| TASK DESCRIPTION |
Since only part of the material is needed, please repeat exactly the line that includes "orange cutting board [251,298,349,389]" and every line after it, up to the last.

| RECORDS |
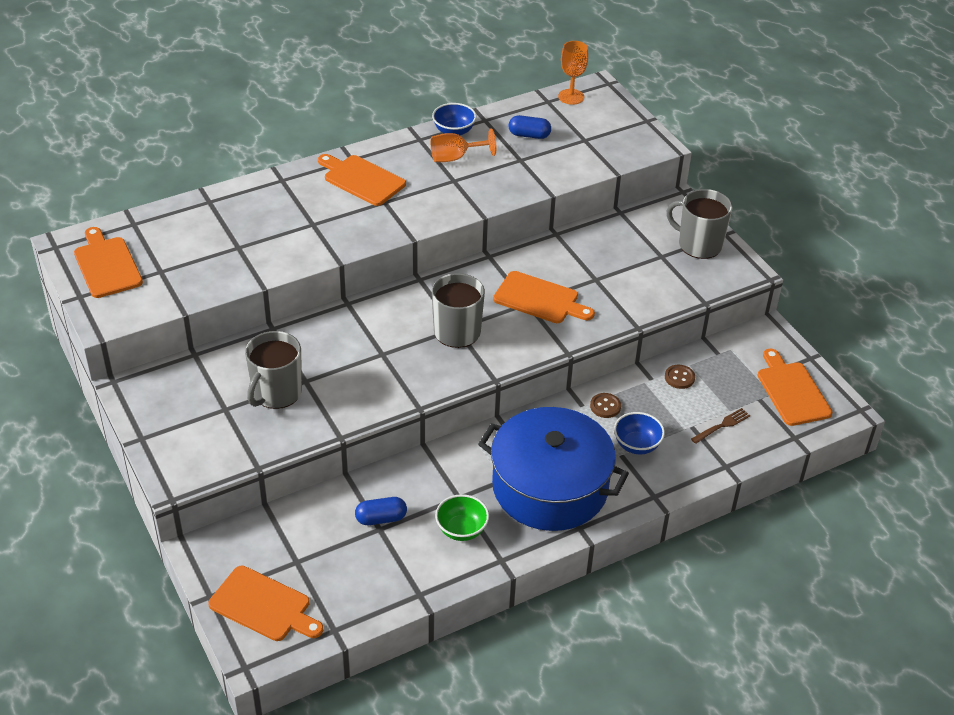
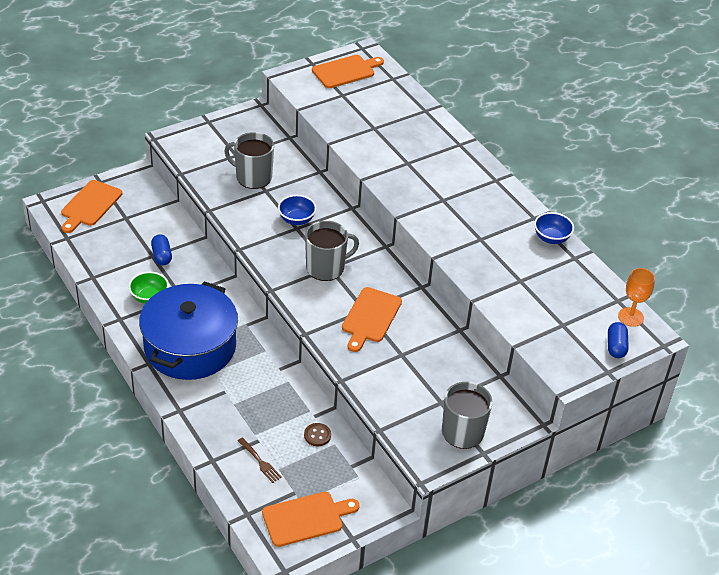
camera: 85 degrees right, 0 degrees up
orange cutting board [318,154,406,206] -> none
orange goblet [431,128,496,162] -> none
blue capsule [509,115,551,139] -> blue capsule moved to [608,322,629,358]
brown button [590,393,621,418] -> none
blue bowl [614,412,665,455] -> blue bowl moved to [278,195,316,225]

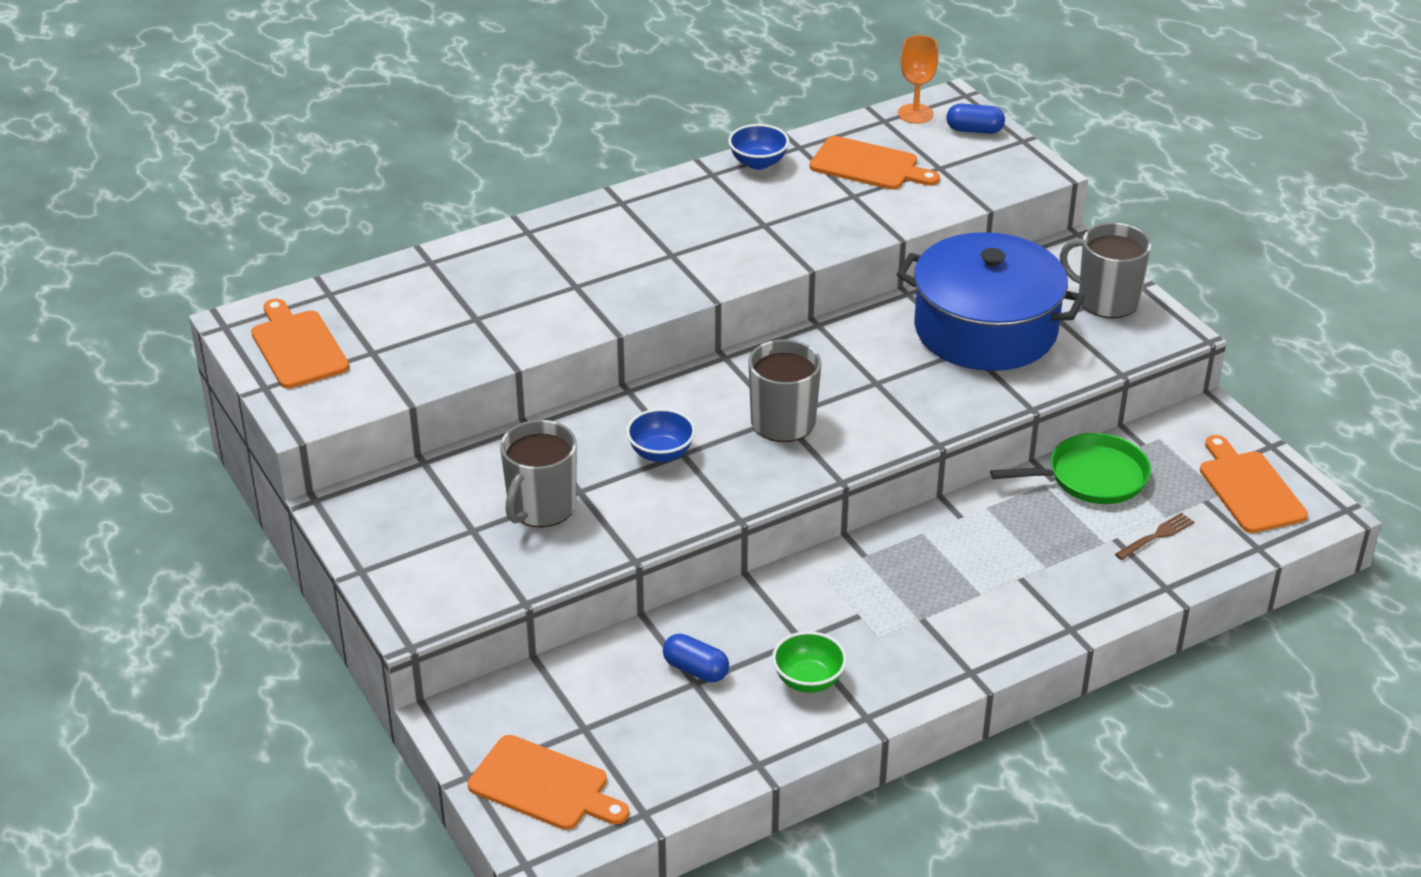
camera: 85 degrees left, 5 degrees down
blue pot [139,281,238,380] -> blue pot moved to [896,232,1085,371]
blue capsule [151,234,172,265] -> blue capsule turned 45 degrees clockwise [663,634,729,682]
brown button [304,423,331,446] -> green pan [990,433,1151,504]
orange cutting board [342,287,402,352] -> orange cutting board moved to [809,136,940,190]

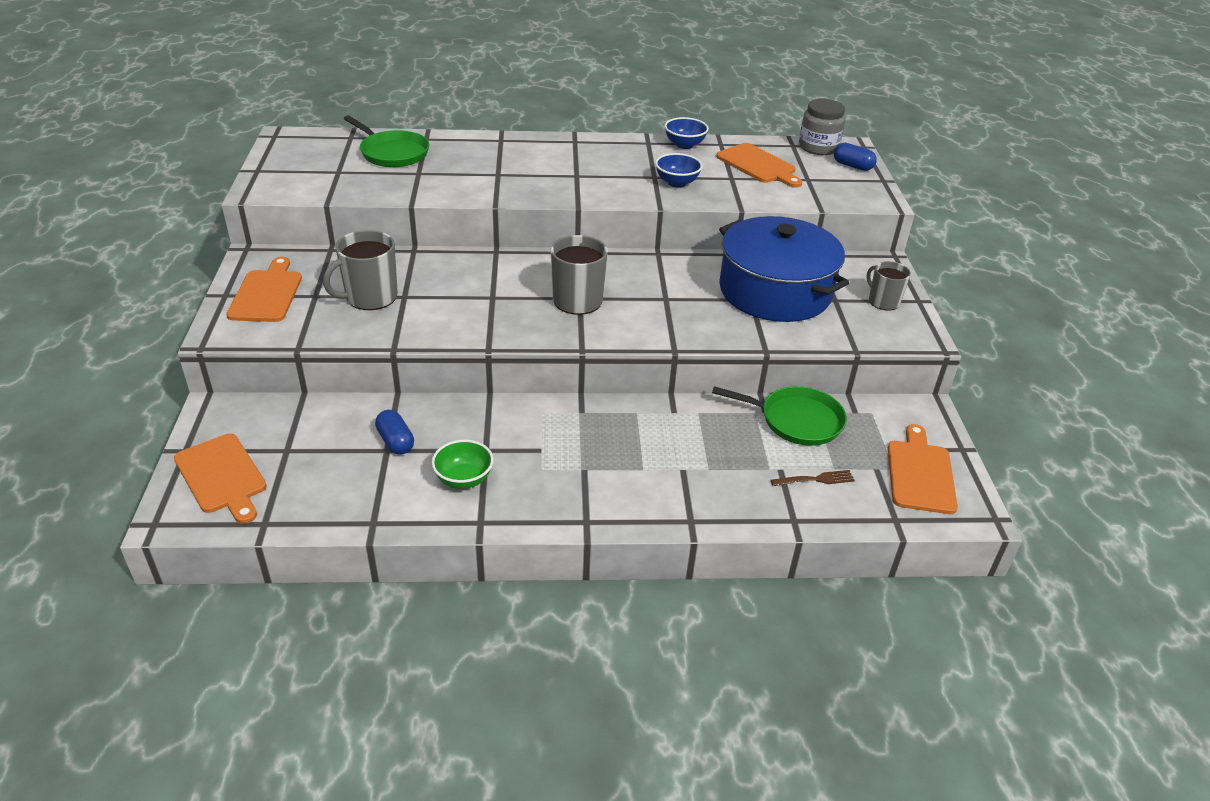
camera: 25 degrees right, 0 degrees up
orange cutting board [251,298,349,389] -> orange cutting board moved to [226,257,302,322]
blue bowl [626,408,696,463] -> blue bowl moved to [655,153,703,187]
orange goblet [898,35,938,124] -> grey jar [799,99,846,155]
grey mug [1059,223,1151,318] -> grey mug [866,261,911,311], size x0.64
none -> green pan [344,115,429,167]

| WRITTEN REPLY |
orange cutting board [251,298,349,389] -> orange cutting board moved to [226,257,302,322]
blue bowl [626,408,696,463] -> blue bowl moved to [655,153,703,187]
orange goblet [898,35,938,124] -> grey jar [799,99,846,155]
grey mug [1059,223,1151,318] -> grey mug [866,261,911,311], size x0.64
none -> green pan [344,115,429,167]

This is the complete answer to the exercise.